### Dataset excerpts ###

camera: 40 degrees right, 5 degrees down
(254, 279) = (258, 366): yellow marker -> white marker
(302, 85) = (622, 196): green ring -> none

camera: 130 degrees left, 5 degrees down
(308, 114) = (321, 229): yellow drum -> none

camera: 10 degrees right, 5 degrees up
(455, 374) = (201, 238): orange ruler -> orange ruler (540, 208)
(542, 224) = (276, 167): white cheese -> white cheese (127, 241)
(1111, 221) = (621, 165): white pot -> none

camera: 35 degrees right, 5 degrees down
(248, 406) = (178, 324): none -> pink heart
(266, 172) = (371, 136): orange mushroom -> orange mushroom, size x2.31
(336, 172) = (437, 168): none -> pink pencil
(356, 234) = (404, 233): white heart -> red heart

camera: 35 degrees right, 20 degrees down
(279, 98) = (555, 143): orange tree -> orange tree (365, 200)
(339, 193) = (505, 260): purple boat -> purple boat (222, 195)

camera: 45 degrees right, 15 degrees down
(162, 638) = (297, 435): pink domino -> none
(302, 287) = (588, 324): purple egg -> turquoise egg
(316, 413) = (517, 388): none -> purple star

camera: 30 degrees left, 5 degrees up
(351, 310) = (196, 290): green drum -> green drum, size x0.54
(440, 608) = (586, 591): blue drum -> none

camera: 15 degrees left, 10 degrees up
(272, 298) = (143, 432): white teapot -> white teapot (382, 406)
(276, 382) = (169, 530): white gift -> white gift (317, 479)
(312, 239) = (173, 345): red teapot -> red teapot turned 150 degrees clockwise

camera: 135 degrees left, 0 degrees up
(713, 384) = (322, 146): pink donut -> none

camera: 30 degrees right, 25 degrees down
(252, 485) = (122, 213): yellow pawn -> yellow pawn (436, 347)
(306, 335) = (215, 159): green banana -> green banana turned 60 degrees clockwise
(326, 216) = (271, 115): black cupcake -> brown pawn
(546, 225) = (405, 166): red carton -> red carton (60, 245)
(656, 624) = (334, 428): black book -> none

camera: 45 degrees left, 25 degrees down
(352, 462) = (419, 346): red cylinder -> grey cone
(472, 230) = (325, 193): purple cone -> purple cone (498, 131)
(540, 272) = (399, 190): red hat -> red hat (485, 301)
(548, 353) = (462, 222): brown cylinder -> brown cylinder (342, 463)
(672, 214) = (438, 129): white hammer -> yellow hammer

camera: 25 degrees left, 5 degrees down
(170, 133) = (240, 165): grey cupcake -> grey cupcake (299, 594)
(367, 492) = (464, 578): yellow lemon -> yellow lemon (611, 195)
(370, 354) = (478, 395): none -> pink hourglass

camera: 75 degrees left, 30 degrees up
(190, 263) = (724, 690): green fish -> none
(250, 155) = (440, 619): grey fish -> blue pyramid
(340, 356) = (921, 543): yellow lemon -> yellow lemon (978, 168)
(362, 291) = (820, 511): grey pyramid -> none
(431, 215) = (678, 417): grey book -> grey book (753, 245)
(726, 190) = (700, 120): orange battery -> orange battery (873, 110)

###

• Description of the task
Transcribe each record above exactly. Skip none.

• Problem solution
camera: 40 degrees right, 5 degrees down
(254, 279) = (258, 366): yellow marker -> white marker
(302, 85) = (622, 196): green ring -> none

camera: 130 degrees left, 5 degrees down
(308, 114) = (321, 229): yellow drum -> none

camera: 10 degrees right, 5 degrees up
(455, 374) = (201, 238): orange ruler -> orange ruler (540, 208)
(542, 224) = (276, 167): white cheese -> white cheese (127, 241)
(1111, 221) = (621, 165): white pot -> none

camera: 35 degrees right, 5 degrees down
(248, 406) = (178, 324): none -> pink heart
(266, 172) = (371, 136): orange mushroom -> orange mushroom, size x2.31
(336, 172) = (437, 168): none -> pink pencil
(356, 234) = (404, 233): white heart -> red heart

camera: 35 degrees right, 20 degrees down
(279, 98) = (555, 143): orange tree -> orange tree (365, 200)
(339, 193) = (505, 260): purple boat -> purple boat (222, 195)

camera: 45 degrees right, 15 degrees down
(162, 638) = (297, 435): pink domino -> none
(302, 287) = (588, 324): purple egg -> turquoise egg
(316, 413) = (517, 388): none -> purple star

camera: 30 degrees left, 5 degrees up
(351, 310) = (196, 290): green drum -> green drum, size x0.54
(440, 608) = (586, 591): blue drum -> none

camera: 15 degrees left, 10 degrees up
(272, 298) = (143, 432): white teapot -> white teapot (382, 406)
(276, 382) = (169, 530): white gift -> white gift (317, 479)
(312, 239) = (173, 345): red teapot -> red teapot turned 150 degrees clockwise

camera: 135 degrees left, 0 degrees up
(713, 384) = (322, 146): pink donut -> none

camera: 30 degrees right, 25 degrees down
(252, 485) = (122, 213): yellow pawn -> yellow pawn (436, 347)
(306, 335) = (215, 159): green banana -> green banana turned 60 degrees clockwise
(326, 216) = (271, 115): black cupcake -> brown pawn
(546, 225) = (405, 166): red carton -> red carton (60, 245)
(656, 624) = (334, 428): black book -> none

camera: 45 degrees left, 25 degrees down
(352, 462) = (419, 346): red cylinder -> grey cone
(472, 230) = (325, 193): purple cone -> purple cone (498, 131)
(540, 272) = (399, 190): red hat -> red hat (485, 301)
(548, 353) = (462, 222): brown cylinder -> brown cylinder (342, 463)
(672, 214) = (438, 129): white hammer -> yellow hammer

camera: 25 degrees left, 5 degrees down
(170, 133) = (240, 165): grey cupcake -> grey cupcake (299, 594)
(367, 492) = (464, 578): yellow lemon -> yellow lemon (611, 195)
(370, 354) = (478, 395): none -> pink hourglass

camera: 75 degrees left, 30 degrees up
(190, 263) = (724, 690): green fish -> none
(250, 155) = (440, 619): grey fish -> blue pyramid
(340, 356) = (921, 543): yellow lemon -> yellow lemon (978, 168)
(362, 291) = (820, 511): grey pyramid -> none
(431, 215) = (678, 417): grey book -> grey book (753, 245)
(726, 190) = (700, 120): orange battery -> orange battery (873, 110)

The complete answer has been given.